===== GIVEN MATERIAL =====
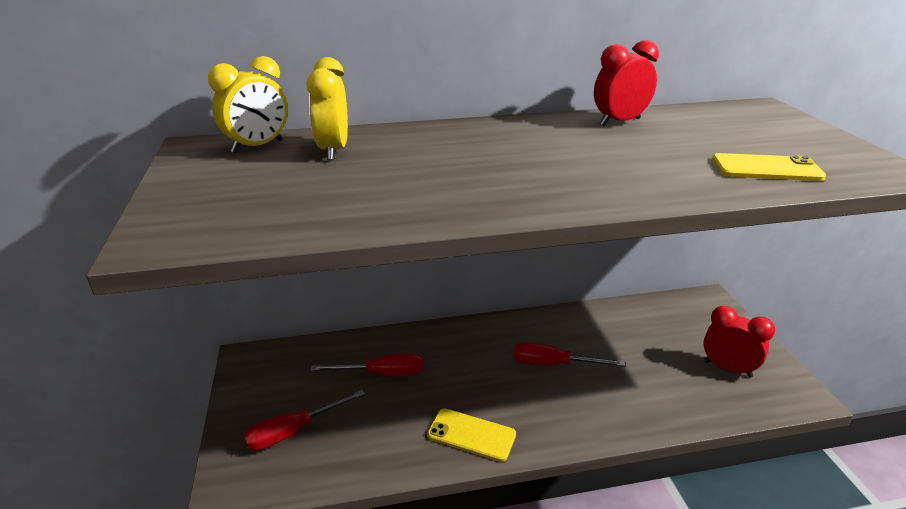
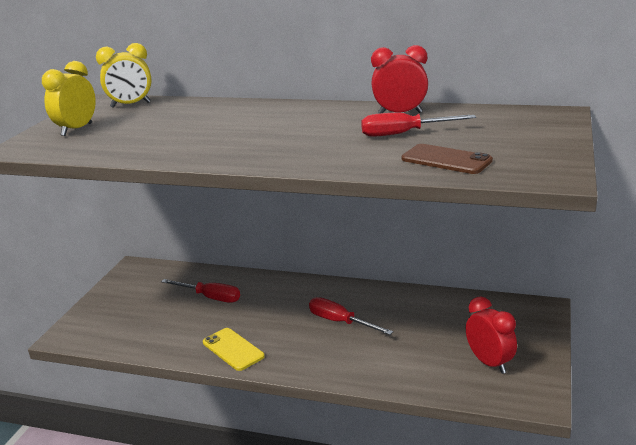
camera: 30 degrees right, 5 degrees down
red screwdriver [244,390,365,451] -> red screwdriver moved to [361,113,476,137]
yellow clock [307,57,348,161] -> yellow clock moved to [42,61,96,136]
yellow phone [712,153,826,181] -> brown phone [402,144,493,174]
=====
WHAT YOU NEED TO DO:
Among the lines of the listing above, which ones contain the word "yellow"? Show them.

RESPONSE TO THE EXERCISE:
yellow clock [307,57,348,161] -> yellow clock moved to [42,61,96,136]
yellow phone [712,153,826,181] -> brown phone [402,144,493,174]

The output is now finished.